## Exercise description:
Return each line of the listing that follows in which the string "right" can be found.

---------- Material supplied ----------

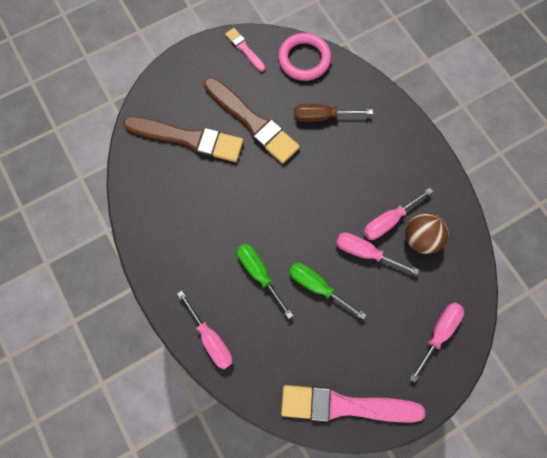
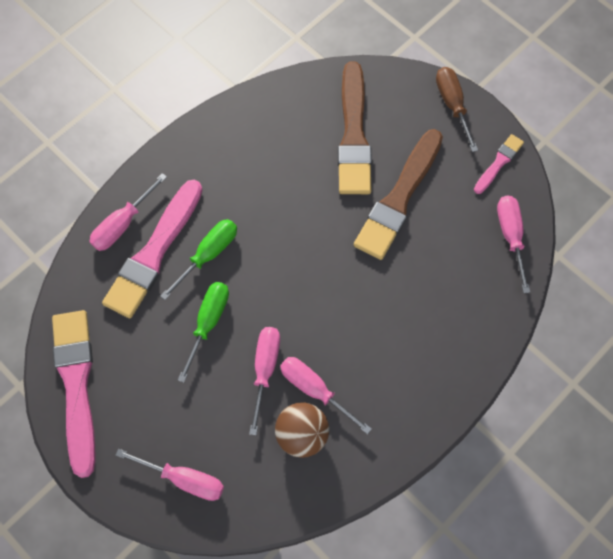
camera: 75 degrees right, 5 degrees down
(245, 317) = (154, 253): none -> pink brush
(304, 59) = (510, 237): pink ring -> pink screwdriver
(322, 116) = (435, 278): brown screwdriver -> brown screwdriver (452, 105)

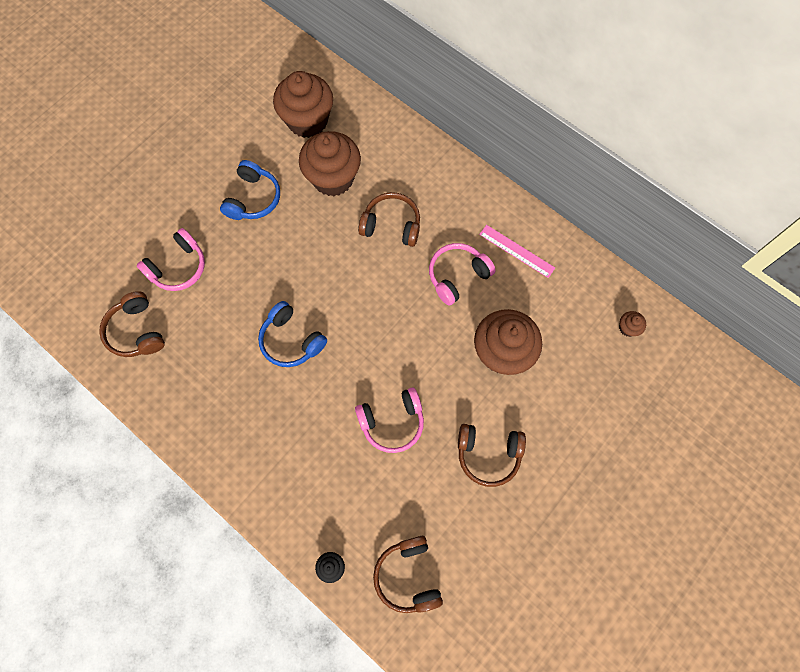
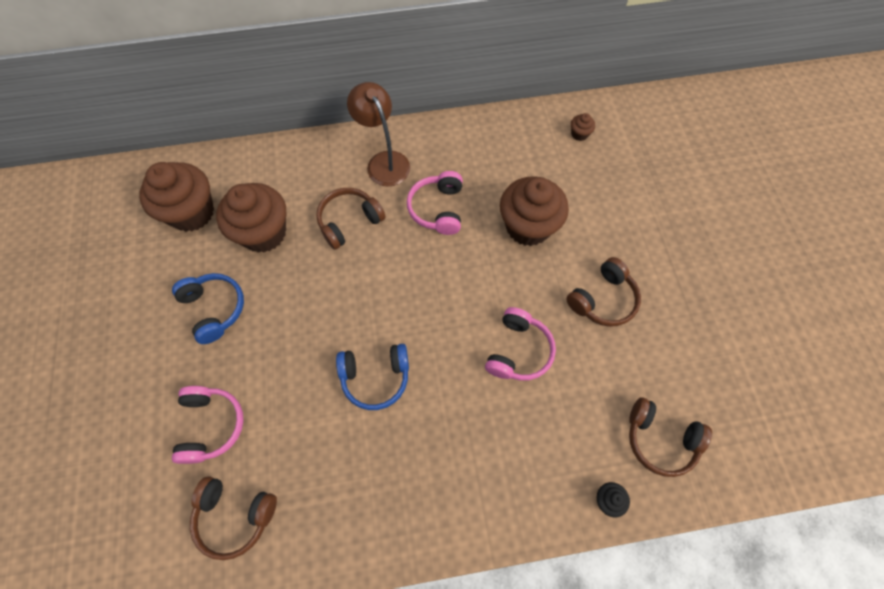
camera: 50 degrees left, 5 degrees down
(463, 206) = (384, 161): none -> brown lamp
(516, 251) = (455, 155): pink ruler -> none

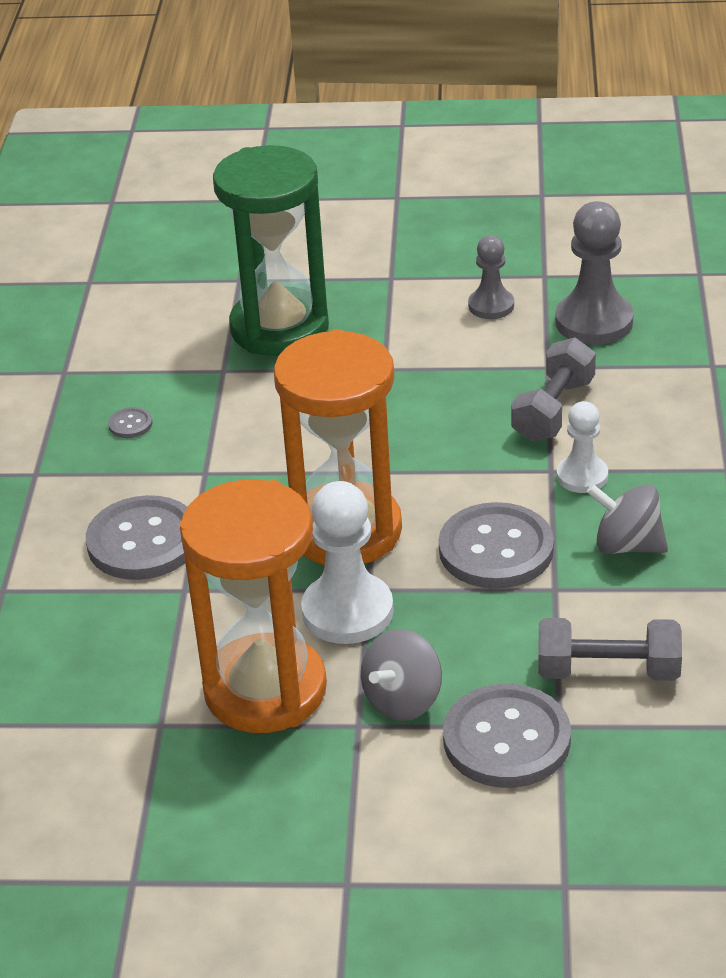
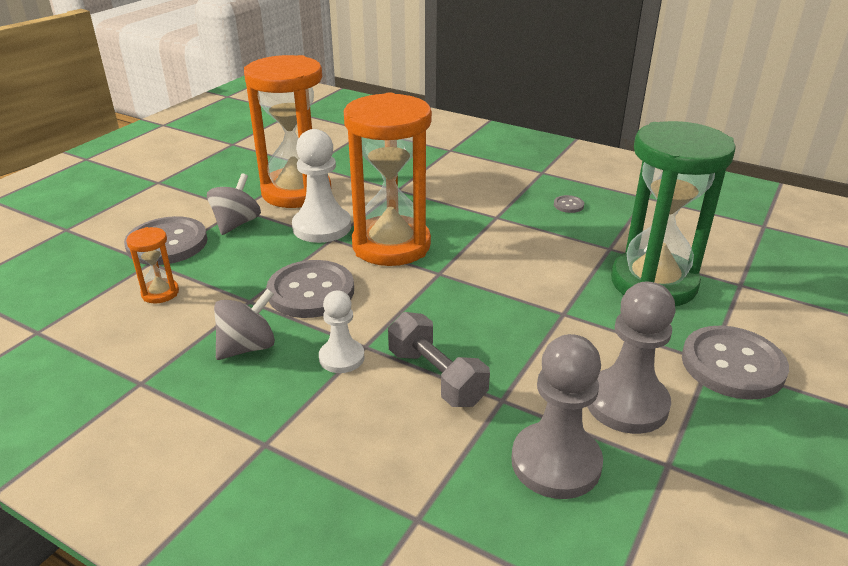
camera: 115 degrees right, 5 degrees down
(143, 541) = (449, 187): grey button -> grey button (732, 365)
(403, 700) = (236, 224): grey spinning top -> grey spinning top turned 45 degrees clockwise
(491, 306) = (626, 403): grey pawn -> grey pawn, size x1.66
(608, 671) = (160, 293): grey dumbbell -> orange hourglass

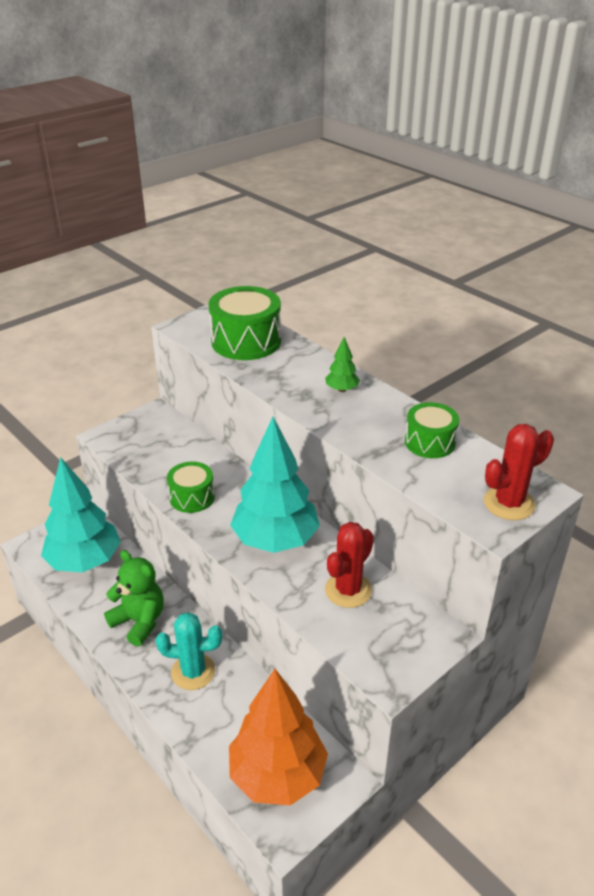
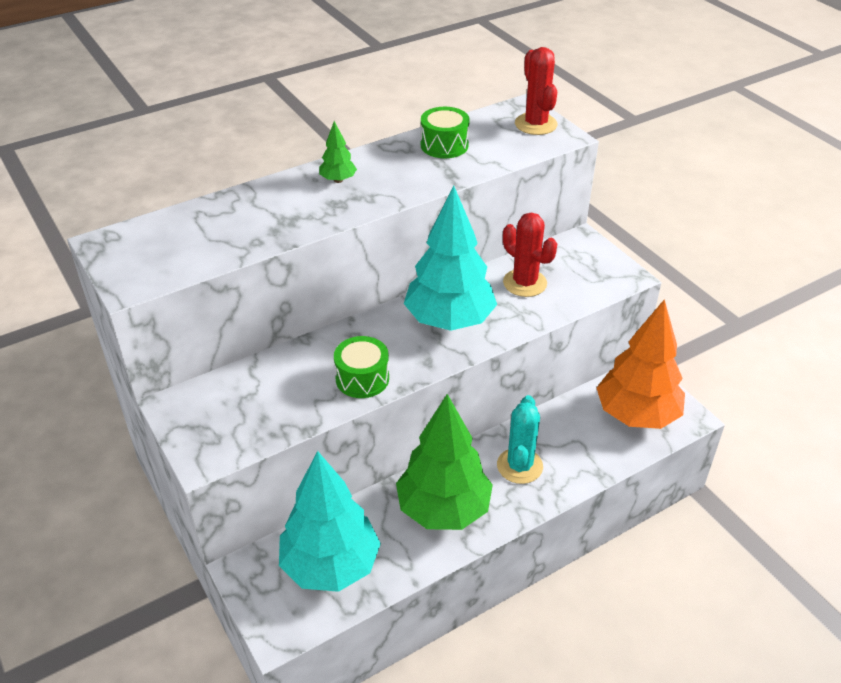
camera: 80 degrees left, 5 degrees up
(139, 621) = (443, 510): green teddy bear -> green tree
(246, 341) = (202, 234): green drum -> none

----------

## Answer to this task:
camera: 75 degrees right, 5 degrees down
camera: 115 degrees right, 5 degrees down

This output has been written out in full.